Object position data:

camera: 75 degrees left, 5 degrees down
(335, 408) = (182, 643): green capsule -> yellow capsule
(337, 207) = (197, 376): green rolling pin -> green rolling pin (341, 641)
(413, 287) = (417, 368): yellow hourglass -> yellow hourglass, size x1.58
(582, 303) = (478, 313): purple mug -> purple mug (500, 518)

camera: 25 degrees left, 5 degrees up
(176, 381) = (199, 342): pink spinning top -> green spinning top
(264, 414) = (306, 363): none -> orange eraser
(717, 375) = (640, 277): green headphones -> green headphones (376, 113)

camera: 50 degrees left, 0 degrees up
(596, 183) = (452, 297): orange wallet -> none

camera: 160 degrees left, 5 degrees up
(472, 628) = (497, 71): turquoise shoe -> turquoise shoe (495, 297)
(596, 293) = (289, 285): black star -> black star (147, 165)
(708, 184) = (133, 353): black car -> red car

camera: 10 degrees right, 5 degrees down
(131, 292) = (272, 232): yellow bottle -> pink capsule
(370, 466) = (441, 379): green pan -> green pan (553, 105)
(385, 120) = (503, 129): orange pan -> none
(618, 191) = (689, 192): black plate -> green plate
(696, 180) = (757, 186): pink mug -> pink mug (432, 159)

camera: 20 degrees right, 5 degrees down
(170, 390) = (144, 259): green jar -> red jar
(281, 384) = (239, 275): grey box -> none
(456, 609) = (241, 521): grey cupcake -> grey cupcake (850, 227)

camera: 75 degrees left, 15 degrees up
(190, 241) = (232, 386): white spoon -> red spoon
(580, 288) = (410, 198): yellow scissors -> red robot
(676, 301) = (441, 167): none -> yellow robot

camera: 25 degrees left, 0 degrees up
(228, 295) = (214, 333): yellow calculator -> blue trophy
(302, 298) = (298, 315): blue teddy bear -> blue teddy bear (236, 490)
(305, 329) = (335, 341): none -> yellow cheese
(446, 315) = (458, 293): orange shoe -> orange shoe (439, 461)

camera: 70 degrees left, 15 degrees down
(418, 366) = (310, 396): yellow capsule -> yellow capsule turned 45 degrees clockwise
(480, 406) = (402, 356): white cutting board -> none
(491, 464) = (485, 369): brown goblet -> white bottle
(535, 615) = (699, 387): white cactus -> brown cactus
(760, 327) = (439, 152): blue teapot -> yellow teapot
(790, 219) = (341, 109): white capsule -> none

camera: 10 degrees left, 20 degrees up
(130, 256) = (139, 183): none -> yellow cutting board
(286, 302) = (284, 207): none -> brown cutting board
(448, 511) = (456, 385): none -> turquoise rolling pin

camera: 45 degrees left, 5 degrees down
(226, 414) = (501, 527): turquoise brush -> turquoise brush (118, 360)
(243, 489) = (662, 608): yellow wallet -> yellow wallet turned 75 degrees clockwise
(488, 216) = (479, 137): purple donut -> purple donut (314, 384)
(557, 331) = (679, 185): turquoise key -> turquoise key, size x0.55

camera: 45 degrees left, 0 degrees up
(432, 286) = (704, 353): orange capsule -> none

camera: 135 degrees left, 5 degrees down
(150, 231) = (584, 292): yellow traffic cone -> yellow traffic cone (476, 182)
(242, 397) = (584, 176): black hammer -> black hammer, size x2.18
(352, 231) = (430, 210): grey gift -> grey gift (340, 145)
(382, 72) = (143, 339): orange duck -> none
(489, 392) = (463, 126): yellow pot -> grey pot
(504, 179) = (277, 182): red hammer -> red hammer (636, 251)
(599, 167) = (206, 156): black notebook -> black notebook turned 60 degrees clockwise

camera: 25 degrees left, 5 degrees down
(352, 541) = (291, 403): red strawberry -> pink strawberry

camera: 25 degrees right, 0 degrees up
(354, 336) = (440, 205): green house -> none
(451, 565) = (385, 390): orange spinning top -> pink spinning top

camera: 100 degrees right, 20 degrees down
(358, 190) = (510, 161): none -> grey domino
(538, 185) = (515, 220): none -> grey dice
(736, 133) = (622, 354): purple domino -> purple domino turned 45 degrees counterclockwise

PROBLEM -
The response must contain exactly the lines from the one with "(130, 256) = (139, 183): none" to the end of the entries above, both included, and nothing more.

FINAL ANSWER -
(130, 256) = (139, 183): none -> yellow cutting board
(286, 302) = (284, 207): none -> brown cutting board
(448, 511) = (456, 385): none -> turquoise rolling pin

camera: 45 degrees left, 5 degrees down
(226, 414) = (501, 527): turquoise brush -> turquoise brush (118, 360)
(243, 489) = (662, 608): yellow wallet -> yellow wallet turned 75 degrees clockwise
(488, 216) = (479, 137): purple donut -> purple donut (314, 384)
(557, 331) = (679, 185): turquoise key -> turquoise key, size x0.55

camera: 45 degrees left, 0 degrees up
(432, 286) = (704, 353): orange capsule -> none

camera: 135 degrees left, 5 degrees down
(150, 231) = (584, 292): yellow traffic cone -> yellow traffic cone (476, 182)
(242, 397) = (584, 176): black hammer -> black hammer, size x2.18
(352, 231) = (430, 210): grey gift -> grey gift (340, 145)
(382, 72) = (143, 339): orange duck -> none
(489, 392) = (463, 126): yellow pot -> grey pot
(504, 179) = (277, 182): red hammer -> red hammer (636, 251)
(599, 167) = (206, 156): black notebook -> black notebook turned 60 degrees clockwise

camera: 25 degrees left, 5 degrees down
(352, 541) = (291, 403): red strawberry -> pink strawberry

camera: 25 degrees right, 0 degrees up
(354, 336) = (440, 205): green house -> none
(451, 565) = (385, 390): orange spinning top -> pink spinning top

camera: 100 degrees right, 20 degrees down
(358, 190) = (510, 161): none -> grey domino
(538, 185) = (515, 220): none -> grey dice
(736, 133) = (622, 354): purple domino -> purple domino turned 45 degrees counterclockwise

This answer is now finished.